◆ **Material shown**
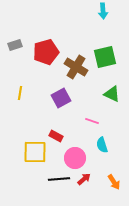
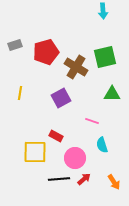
green triangle: rotated 24 degrees counterclockwise
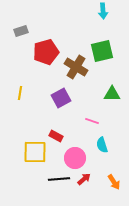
gray rectangle: moved 6 px right, 14 px up
green square: moved 3 px left, 6 px up
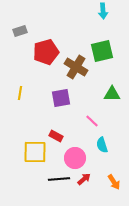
gray rectangle: moved 1 px left
purple square: rotated 18 degrees clockwise
pink line: rotated 24 degrees clockwise
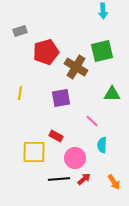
cyan semicircle: rotated 21 degrees clockwise
yellow square: moved 1 px left
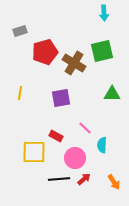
cyan arrow: moved 1 px right, 2 px down
red pentagon: moved 1 px left
brown cross: moved 2 px left, 4 px up
pink line: moved 7 px left, 7 px down
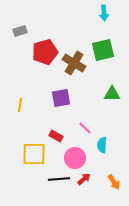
green square: moved 1 px right, 1 px up
yellow line: moved 12 px down
yellow square: moved 2 px down
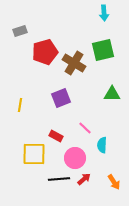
purple square: rotated 12 degrees counterclockwise
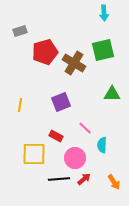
purple square: moved 4 px down
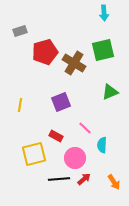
green triangle: moved 2 px left, 2 px up; rotated 24 degrees counterclockwise
yellow square: rotated 15 degrees counterclockwise
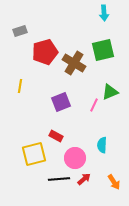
yellow line: moved 19 px up
pink line: moved 9 px right, 23 px up; rotated 72 degrees clockwise
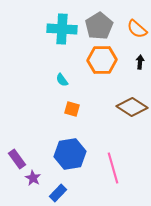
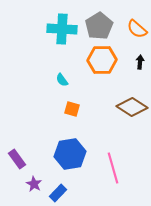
purple star: moved 1 px right, 6 px down
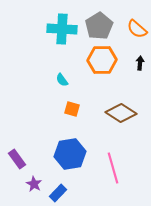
black arrow: moved 1 px down
brown diamond: moved 11 px left, 6 px down
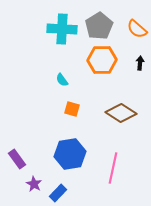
pink line: rotated 28 degrees clockwise
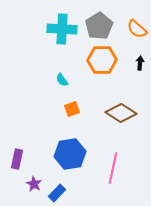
orange square: rotated 35 degrees counterclockwise
purple rectangle: rotated 48 degrees clockwise
blue rectangle: moved 1 px left
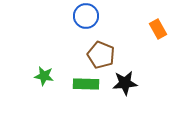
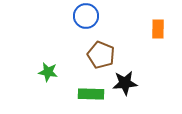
orange rectangle: rotated 30 degrees clockwise
green star: moved 4 px right, 4 px up
green rectangle: moved 5 px right, 10 px down
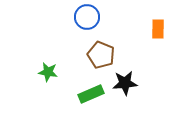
blue circle: moved 1 px right, 1 px down
green rectangle: rotated 25 degrees counterclockwise
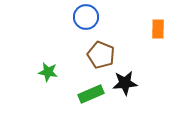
blue circle: moved 1 px left
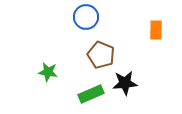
orange rectangle: moved 2 px left, 1 px down
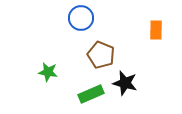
blue circle: moved 5 px left, 1 px down
black star: rotated 20 degrees clockwise
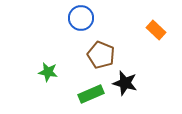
orange rectangle: rotated 48 degrees counterclockwise
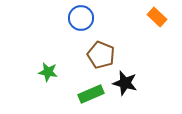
orange rectangle: moved 1 px right, 13 px up
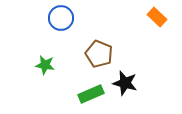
blue circle: moved 20 px left
brown pentagon: moved 2 px left, 1 px up
green star: moved 3 px left, 7 px up
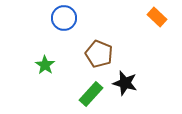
blue circle: moved 3 px right
green star: rotated 24 degrees clockwise
green rectangle: rotated 25 degrees counterclockwise
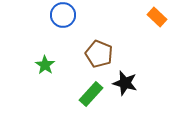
blue circle: moved 1 px left, 3 px up
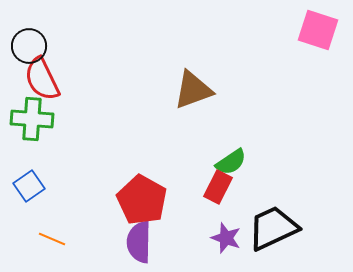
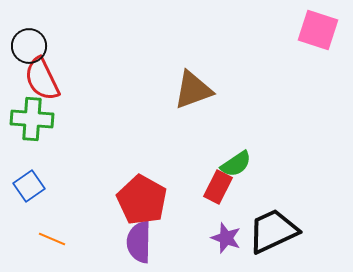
green semicircle: moved 5 px right, 2 px down
black trapezoid: moved 3 px down
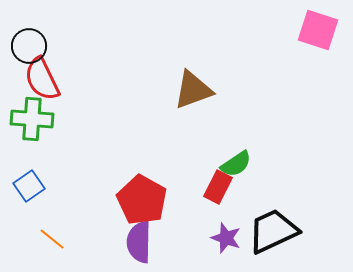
orange line: rotated 16 degrees clockwise
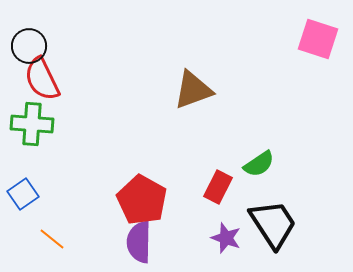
pink square: moved 9 px down
green cross: moved 5 px down
green semicircle: moved 23 px right
blue square: moved 6 px left, 8 px down
black trapezoid: moved 7 px up; rotated 82 degrees clockwise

◆ **Task goal**
Revise all of the data so that every "counterclockwise" becomes "anticlockwise" and nothing else changes. Omit the picture lines from your answer.

◆ **Full answer**
green triangle: rotated 24 degrees anticlockwise
gray rectangle: moved 6 px right, 14 px up
green square: moved 3 px left, 6 px up
gray rectangle: moved 1 px left
purple square: rotated 18 degrees clockwise
pink line: rotated 24 degrees clockwise
cyan semicircle: rotated 21 degrees clockwise
yellow square: moved 1 px left
cyan arrow: moved 1 px right, 2 px down
red pentagon: moved 1 px left
brown cross: moved 2 px left, 4 px up
pink line: moved 7 px left, 7 px down
green square: moved 1 px right, 1 px up
yellow line: moved 12 px down
yellow square: moved 2 px down
purple square: rotated 12 degrees anticlockwise
purple square: moved 4 px down
green triangle: moved 2 px left, 2 px up; rotated 24 degrees anticlockwise
yellow square: rotated 15 degrees anticlockwise
yellow line: moved 19 px up
pink line: moved 9 px right, 23 px up; rotated 72 degrees clockwise
purple star: moved 1 px right, 6 px down
black arrow: moved 1 px down
brown diamond: moved 11 px left, 6 px down
pink line: rotated 28 degrees clockwise
orange square: rotated 35 degrees anticlockwise
purple rectangle: rotated 48 degrees clockwise
blue rectangle: moved 1 px left
orange rectangle: rotated 30 degrees clockwise
green star: moved 4 px right, 4 px up
green rectangle: moved 5 px right, 10 px down
blue circle: moved 1 px right, 1 px down
green rectangle: rotated 25 degrees anticlockwise
blue circle: moved 1 px left
orange rectangle: moved 2 px left, 1 px down
blue circle: moved 5 px left, 1 px down
black star: rotated 20 degrees clockwise
orange rectangle: rotated 48 degrees anticlockwise
orange rectangle: moved 1 px right, 13 px up
blue circle: moved 20 px left
brown pentagon: moved 2 px left, 1 px up
green star: moved 3 px left, 7 px up
blue circle: moved 3 px right
green star: rotated 24 degrees clockwise
green rectangle: rotated 25 degrees anticlockwise
blue circle: moved 1 px left, 3 px up
green semicircle: moved 5 px right, 2 px down
black trapezoid: moved 3 px down
orange line: rotated 16 degrees clockwise
pink square: moved 9 px down
green cross: moved 5 px down
green semicircle: moved 23 px right
blue square: moved 6 px left, 8 px down
black trapezoid: moved 7 px up; rotated 82 degrees clockwise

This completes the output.